+++ Data supplied

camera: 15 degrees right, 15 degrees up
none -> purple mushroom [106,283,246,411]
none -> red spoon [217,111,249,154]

++++++
+++ Data supplied

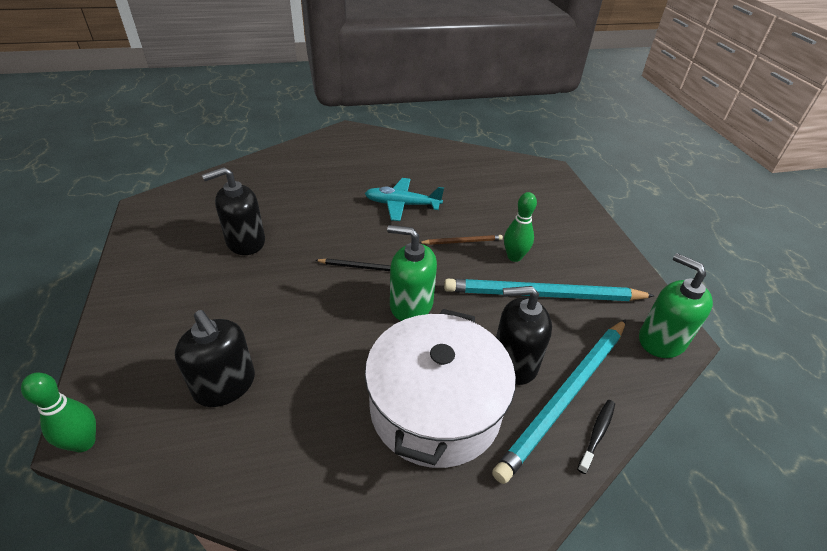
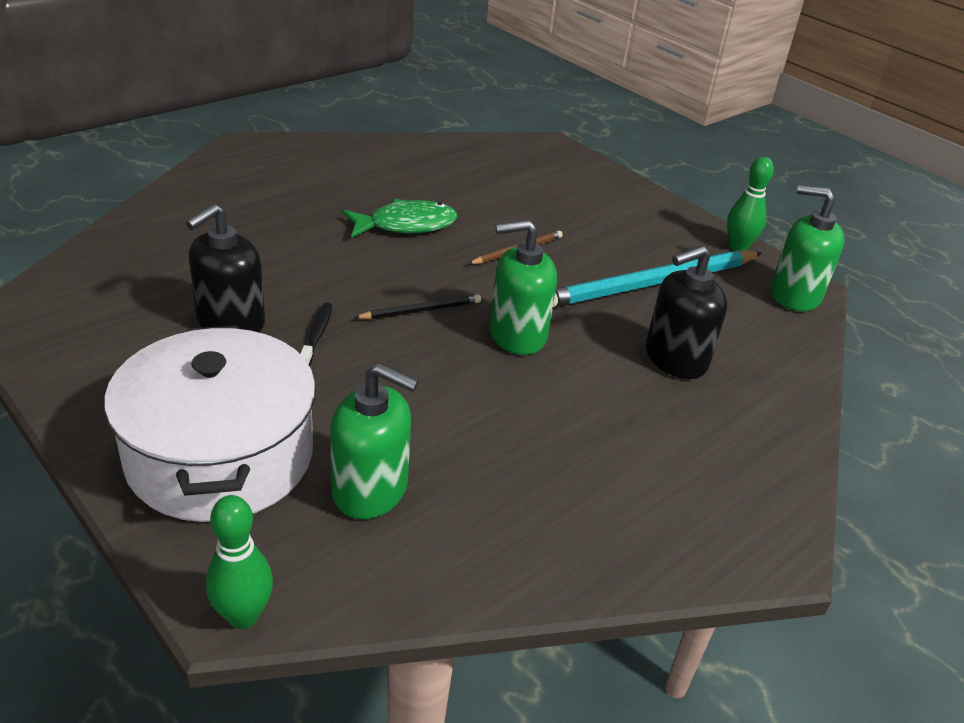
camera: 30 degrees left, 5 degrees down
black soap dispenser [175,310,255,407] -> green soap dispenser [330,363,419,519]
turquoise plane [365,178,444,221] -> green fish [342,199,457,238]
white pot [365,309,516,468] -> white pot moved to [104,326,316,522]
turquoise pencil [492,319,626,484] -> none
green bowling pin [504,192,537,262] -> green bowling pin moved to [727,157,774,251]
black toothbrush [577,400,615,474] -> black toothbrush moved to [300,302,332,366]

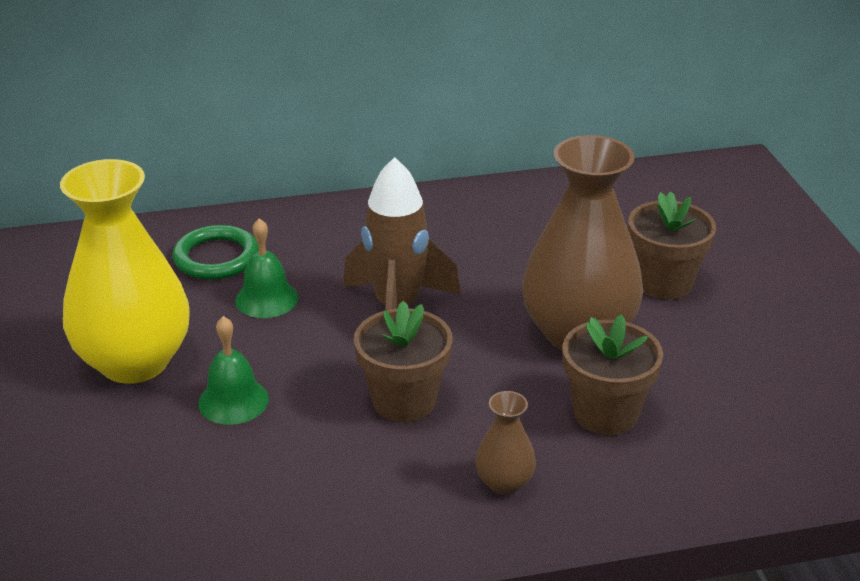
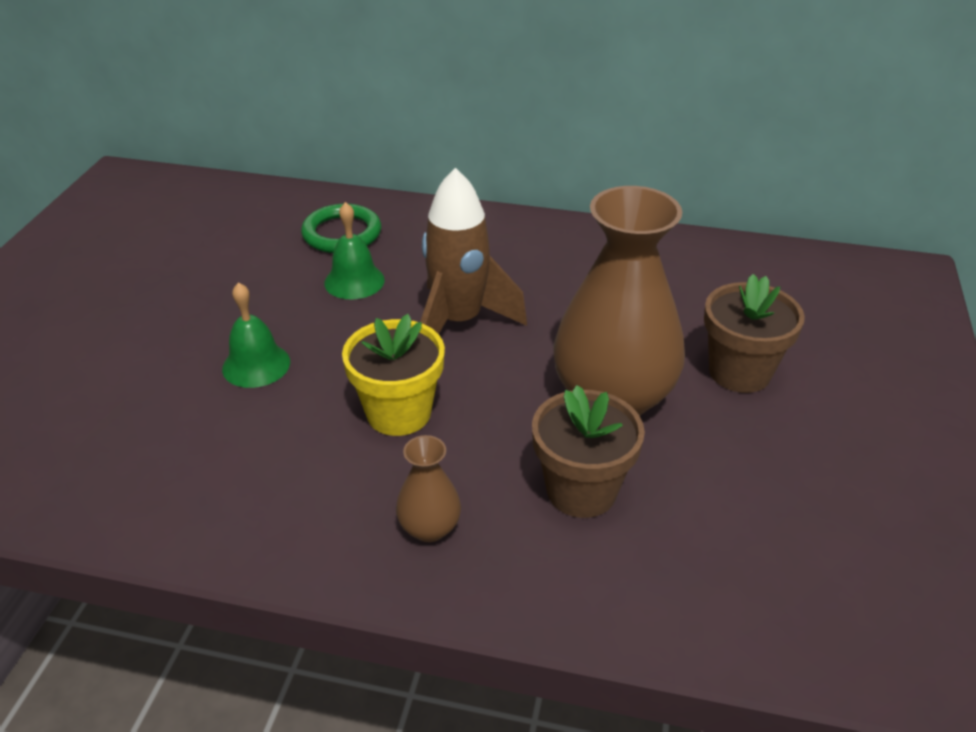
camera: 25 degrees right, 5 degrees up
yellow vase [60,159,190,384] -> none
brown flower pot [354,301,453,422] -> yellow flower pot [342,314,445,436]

++++++
+++ Data supplied

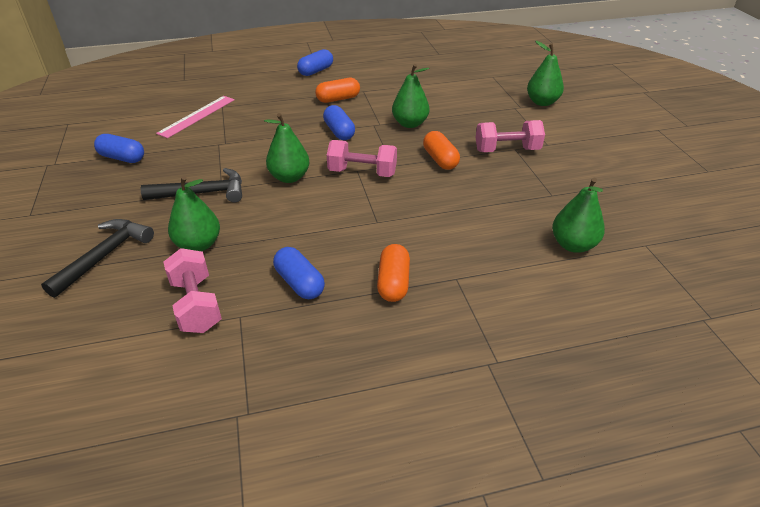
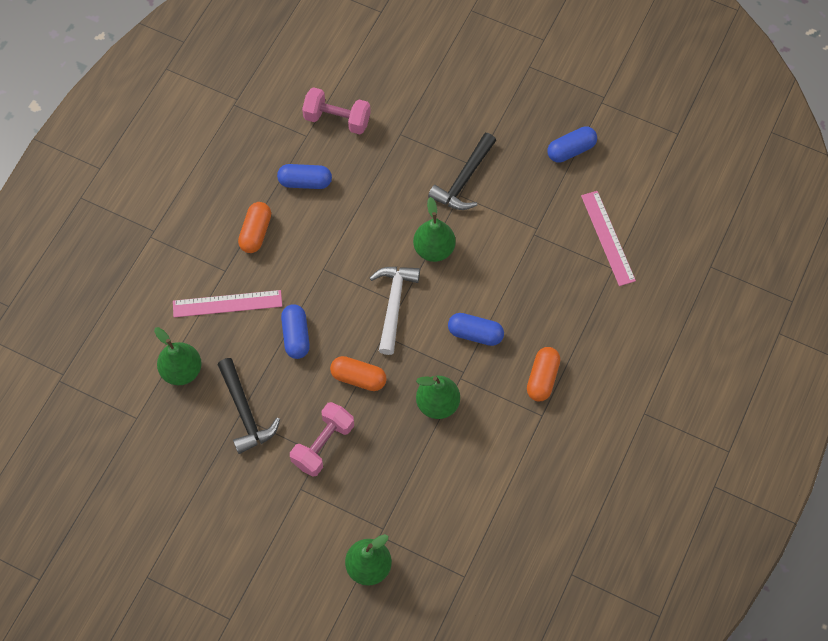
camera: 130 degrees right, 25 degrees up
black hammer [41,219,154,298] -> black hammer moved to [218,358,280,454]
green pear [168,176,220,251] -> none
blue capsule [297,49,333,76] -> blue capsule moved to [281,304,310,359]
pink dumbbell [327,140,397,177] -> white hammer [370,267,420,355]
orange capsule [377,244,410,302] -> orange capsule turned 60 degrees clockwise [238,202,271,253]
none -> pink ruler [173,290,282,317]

++++++

● **What this task involves**
Return, with no change at all, every line in the entries above from the line containing "pink dumbbell [327,140,397,177]" through the line containing "none -> pink ruler [173,290,282,317]".

● **Result for this task**
pink dumbbell [327,140,397,177] -> white hammer [370,267,420,355]
orange capsule [377,244,410,302] -> orange capsule turned 60 degrees clockwise [238,202,271,253]
none -> pink ruler [173,290,282,317]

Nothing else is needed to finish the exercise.